**Requirement**
For this exercise, write out every entry exactly and leave the pictures out.

Image change detection data:
──────────

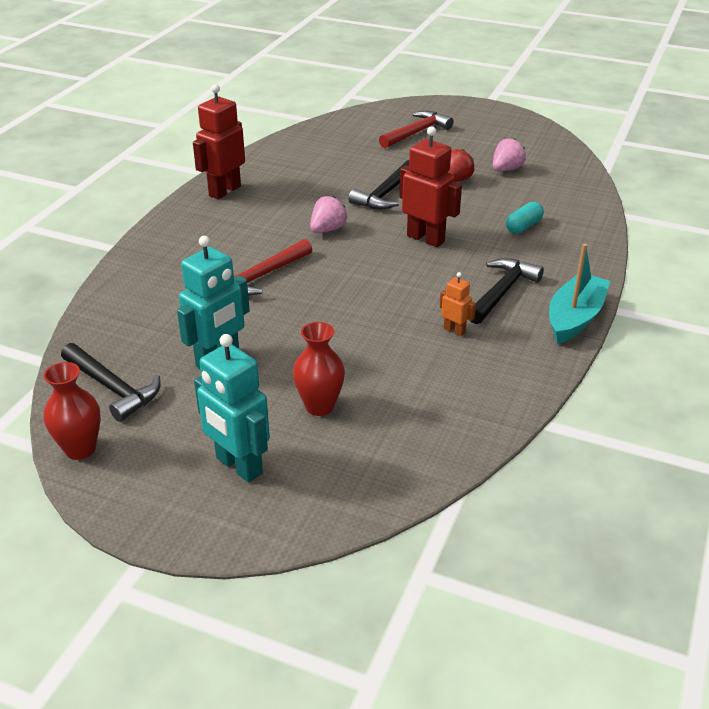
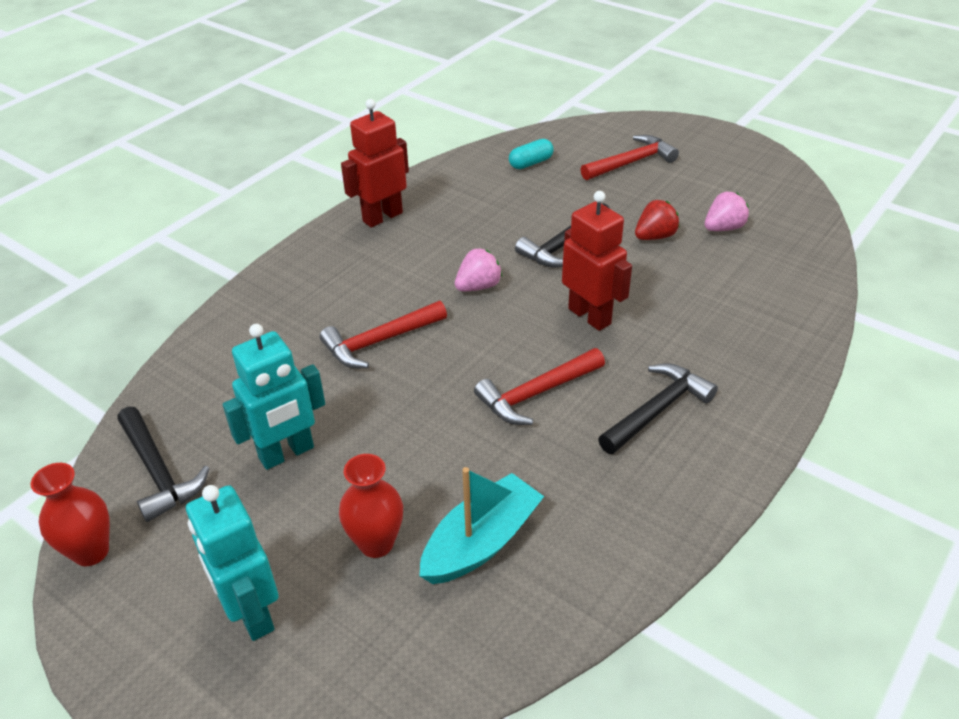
camera: 15 degrees right, 5 degrees up
orange robot [440,272,476,336] -> none
turquoise capsule [506,202,544,234] -> turquoise capsule moved to [509,139,554,169]
turquoise boat [549,243,610,344] -> turquoise boat moved to [419,467,544,584]
none -> red hammer [474,348,605,425]

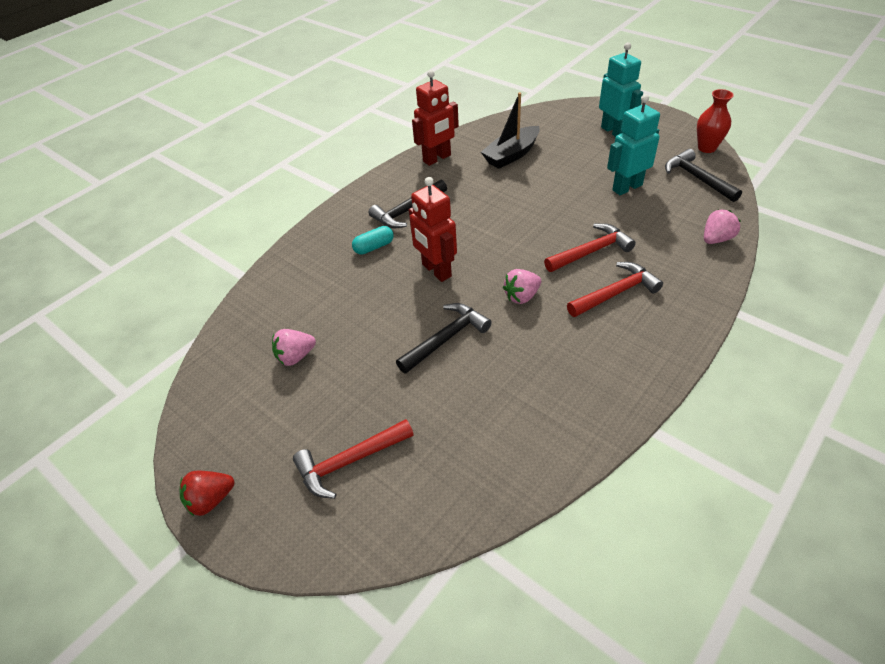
camera: 175 degrees left, 5 degrees up
red vase [339,454,403,558] -> none
red robot [341,99,409,227] -> red robot moved to [412,70,459,166]
turquoise boat [419,467,544,584] -> black boat [481,92,540,169]
red hammer [474,348,605,425] -> red hammer moved to [567,262,663,317]
turquoise capsule [509,139,554,169] -> turquoise capsule moved to [352,226,394,254]
red strawberry [635,200,679,240] -> red strawberry moved to [180,471,234,516]
none -> pink strawberry [704,209,741,244]

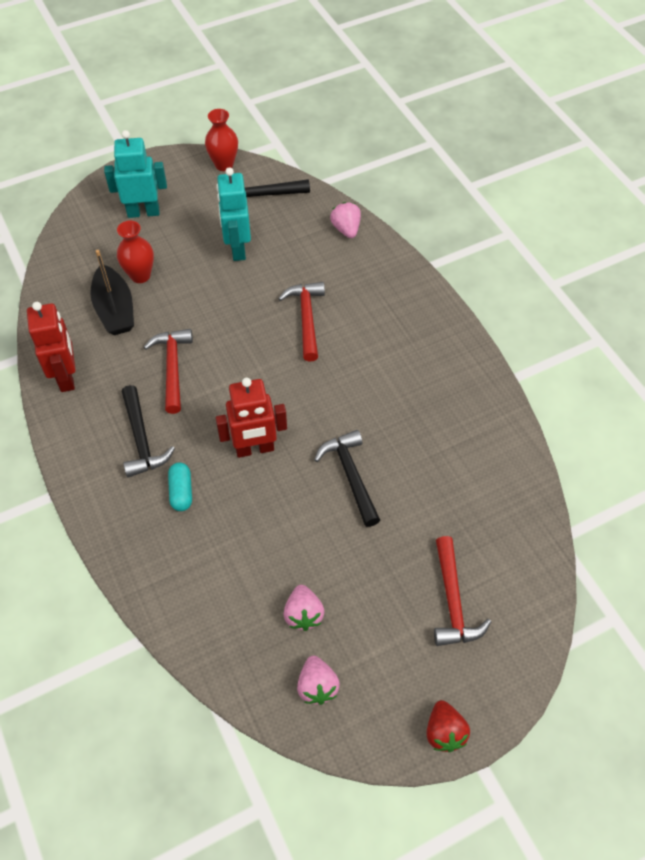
camera: 70 degrees left, 10 degrees up
pink strawberry [503,269,541,304] -> pink strawberry moved to [297,655,340,705]
red hammer [567,262,663,317] -> red hammer moved to [144,329,193,414]
none -> red vase [117,221,154,283]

──────────

**Answer box**
camera: 15 degrees right, 5 degrees up
orange robot [440,272,476,336] -> none
turquoise capsule [506,202,544,234] -> turquoise capsule moved to [509,139,554,169]
turquoise boat [549,243,610,344] -> turquoise boat moved to [419,467,544,584]
none -> red hammer [474,348,605,425]

camera: 175 degrees left, 5 degrees up
red vase [339,454,403,558] -> none
red robot [341,99,409,227] -> red robot moved to [412,70,459,166]
turquoise boat [419,467,544,584] -> black boat [481,92,540,169]
red hammer [474,348,605,425] -> red hammer moved to [567,262,663,317]
turquoise capsule [509,139,554,169] -> turquoise capsule moved to [352,226,394,254]
red strawberry [635,200,679,240] -> red strawberry moved to [180,471,234,516]
none -> pink strawberry [704,209,741,244]

camera: 70 degrees left, 10 degrees up
pink strawberry [503,269,541,304] -> pink strawberry moved to [297,655,340,705]
red hammer [567,262,663,317] -> red hammer moved to [144,329,193,414]
none -> red vase [117,221,154,283]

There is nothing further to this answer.